Line by line, print the records exactly as they are, dropping the pictures.

== Records provided

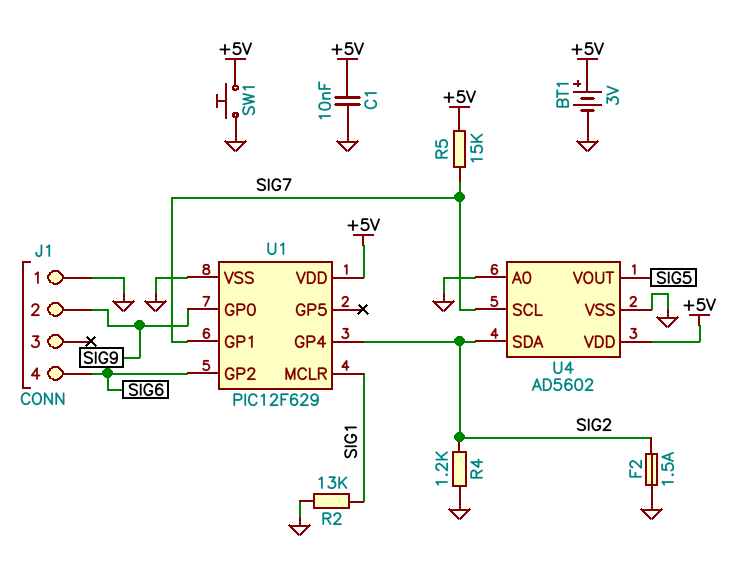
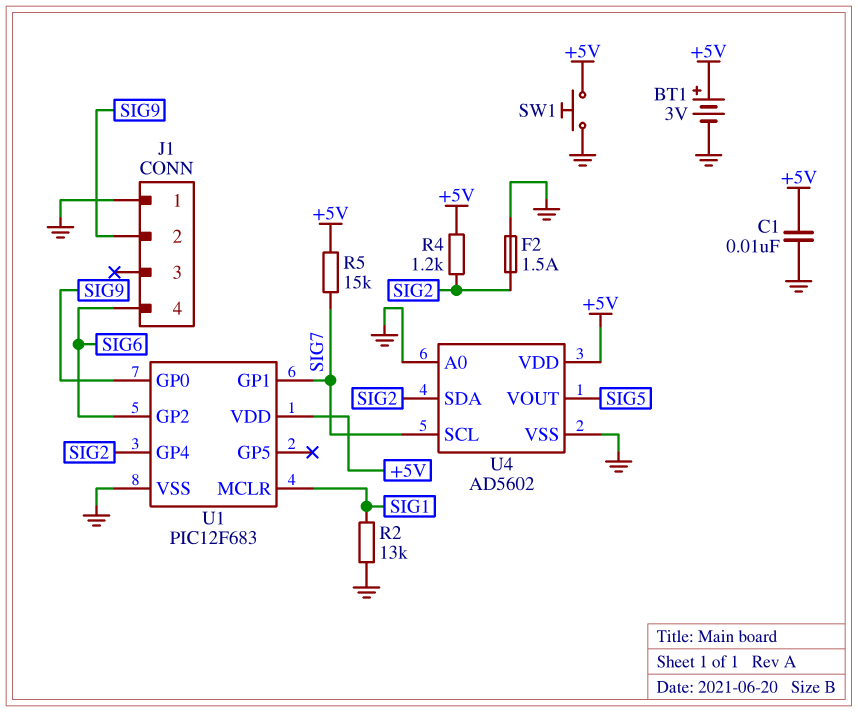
R4: 1.2k (GND, SIG2) -> 1.2k (+5V, SIG2)
U1: PIC12F629 -> PIC12F683

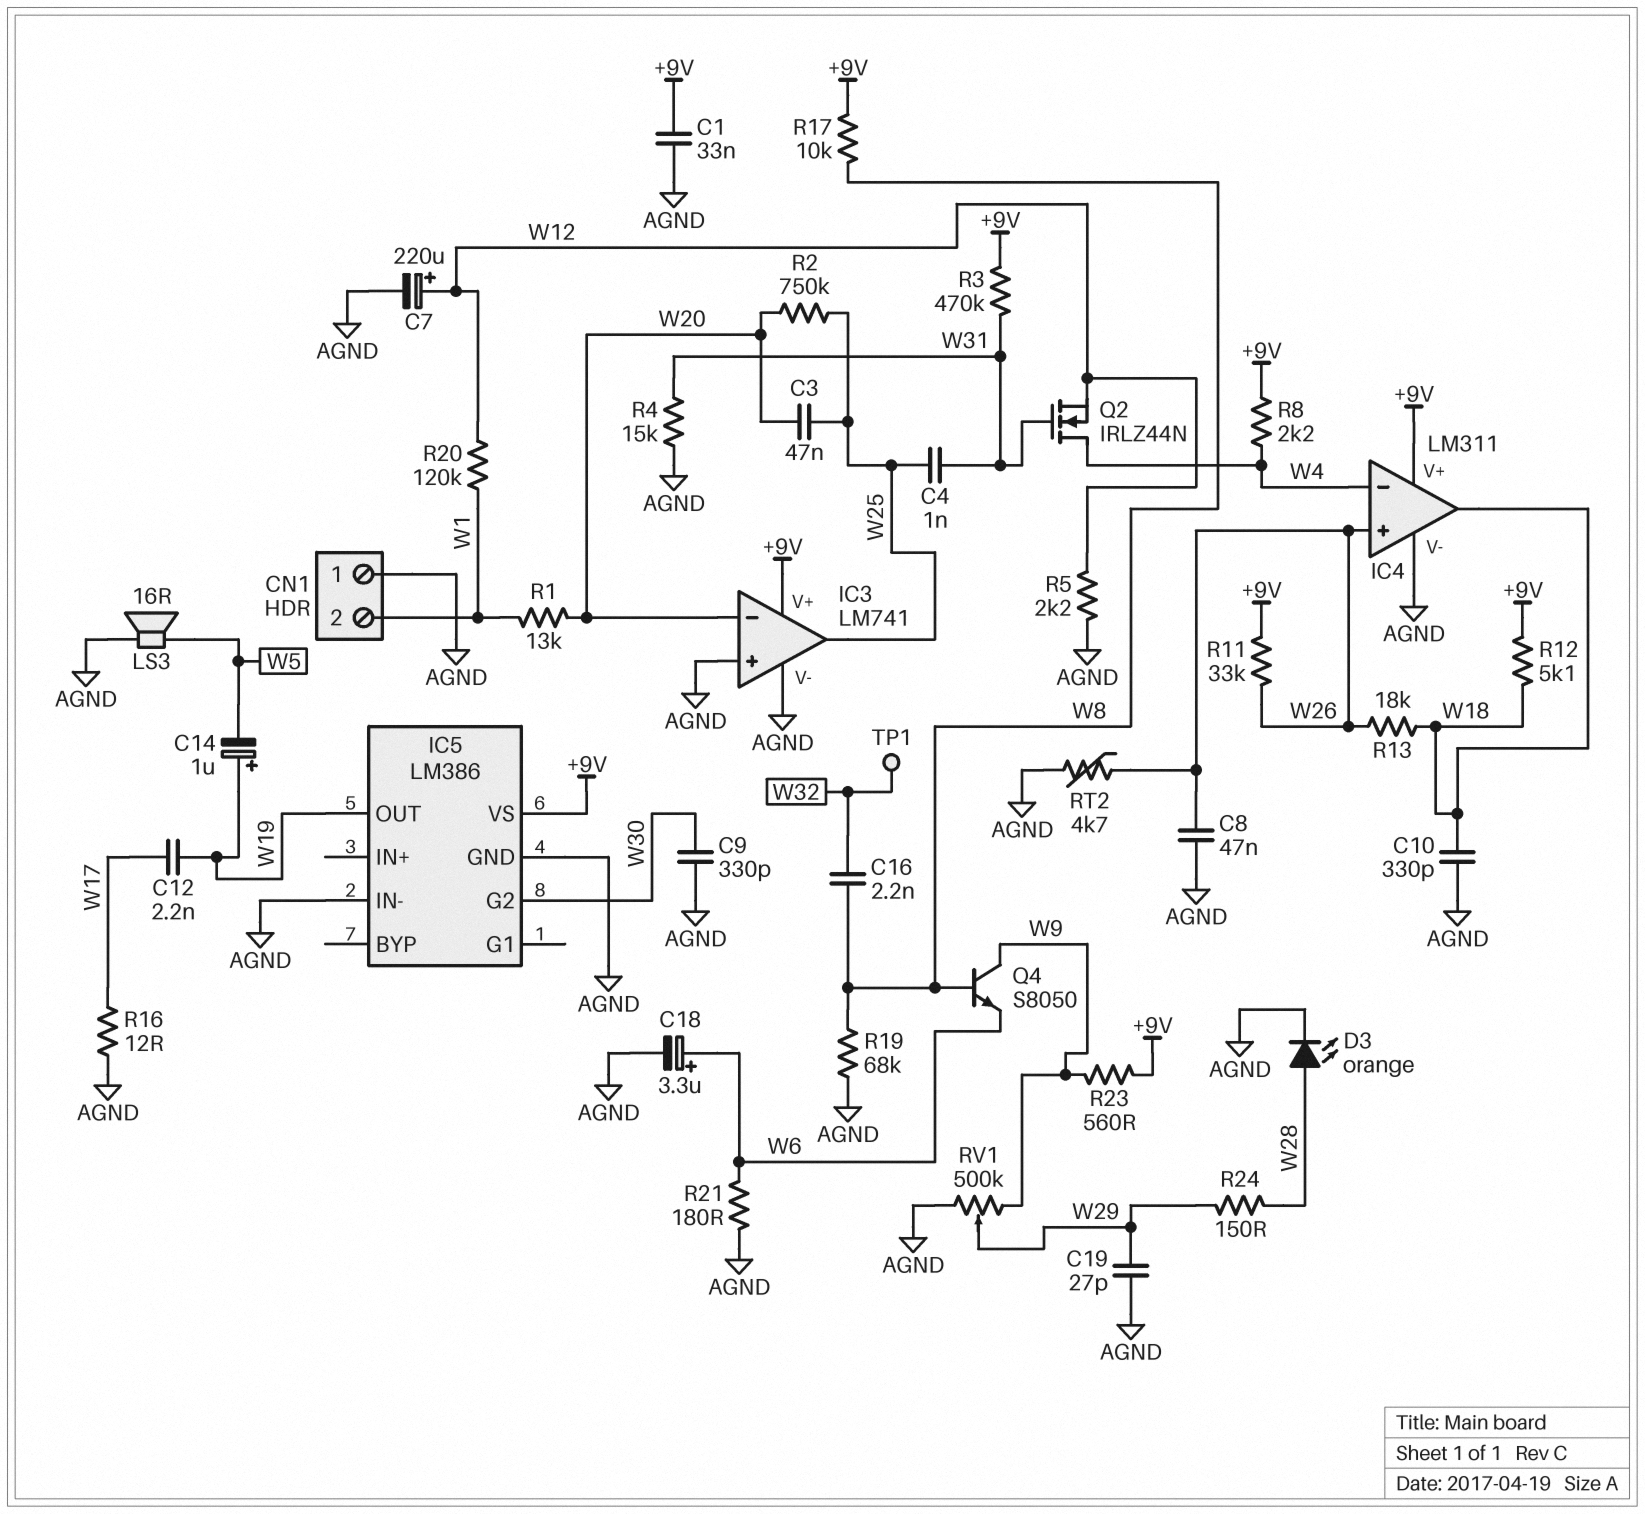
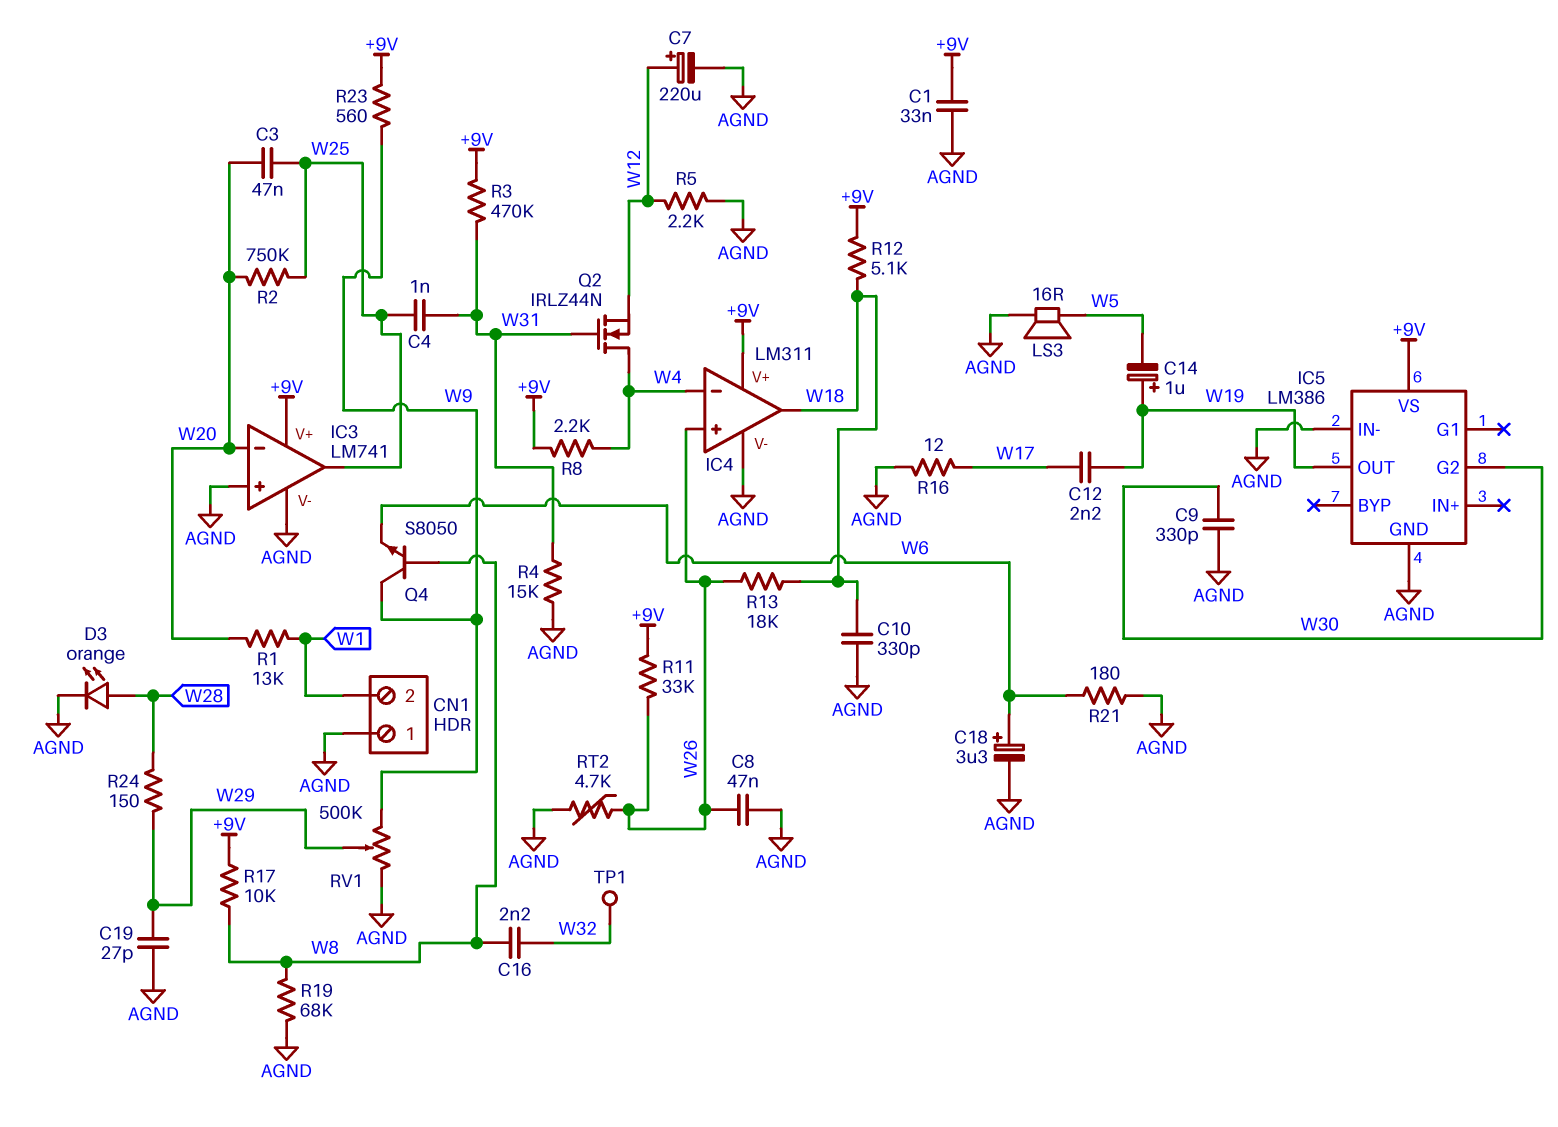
R20: 120k (W1, W12) -> none

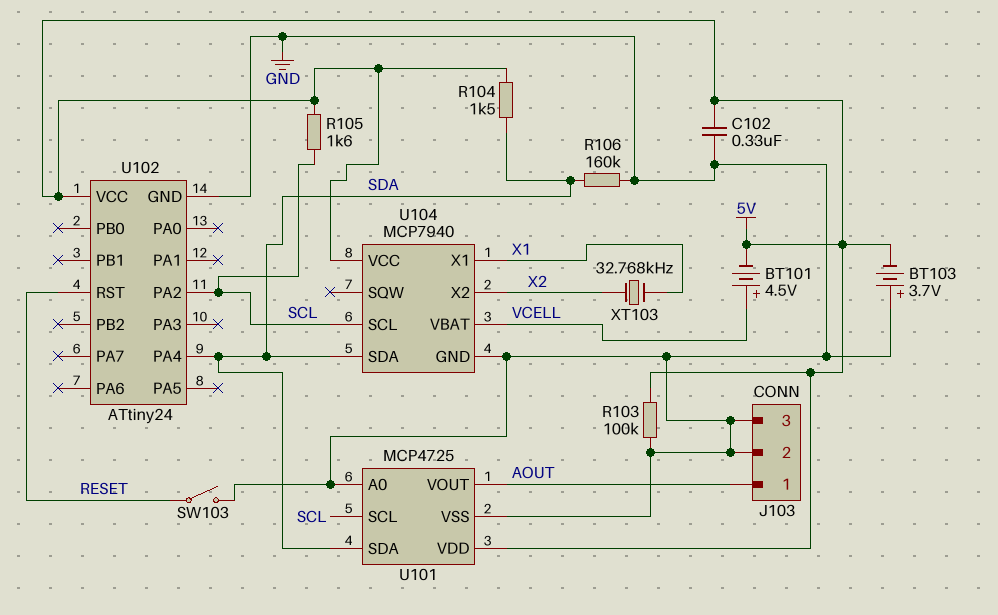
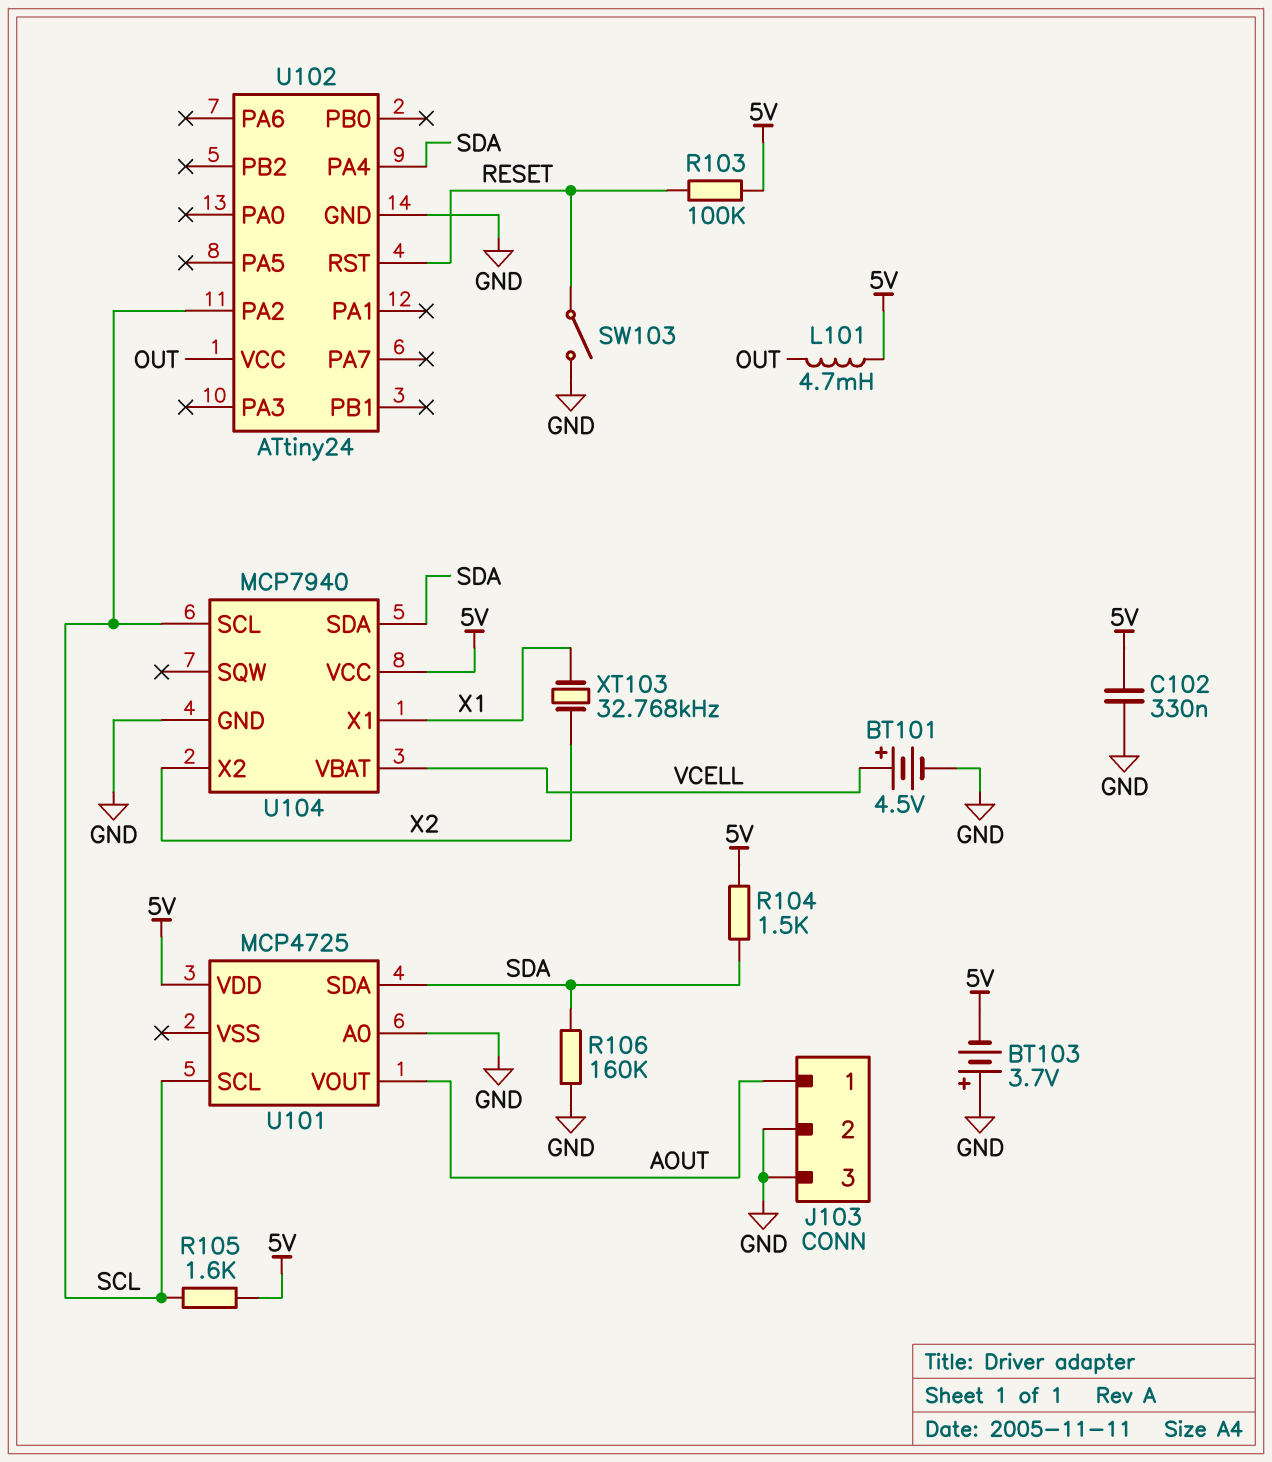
BT101: 4.5V (plus VCELL, minus 5V) -> 4.5V (plus VCELL, minus GND)
L101: none -> 4.7mH (5V, OUT)
R103: 100k (5V, GND) -> 100k (5V, RESET)
U101 pin VSS: GND -> none
U102 pin VCC: 5V -> OUT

====

Solution for this problem:
R4: 1.2k (GND, SIG2) -> 1.2k (+5V, SIG2)
U1: PIC12F629 -> PIC12F683

R20: 120k (W1, W12) -> none

BT101: 4.5V (plus VCELL, minus 5V) -> 4.5V (plus VCELL, minus GND)
L101: none -> 4.7mH (5V, OUT)
R103: 100k (5V, GND) -> 100k (5V, RESET)
U101 pin VSS: GND -> none
U102 pin VCC: 5V -> OUT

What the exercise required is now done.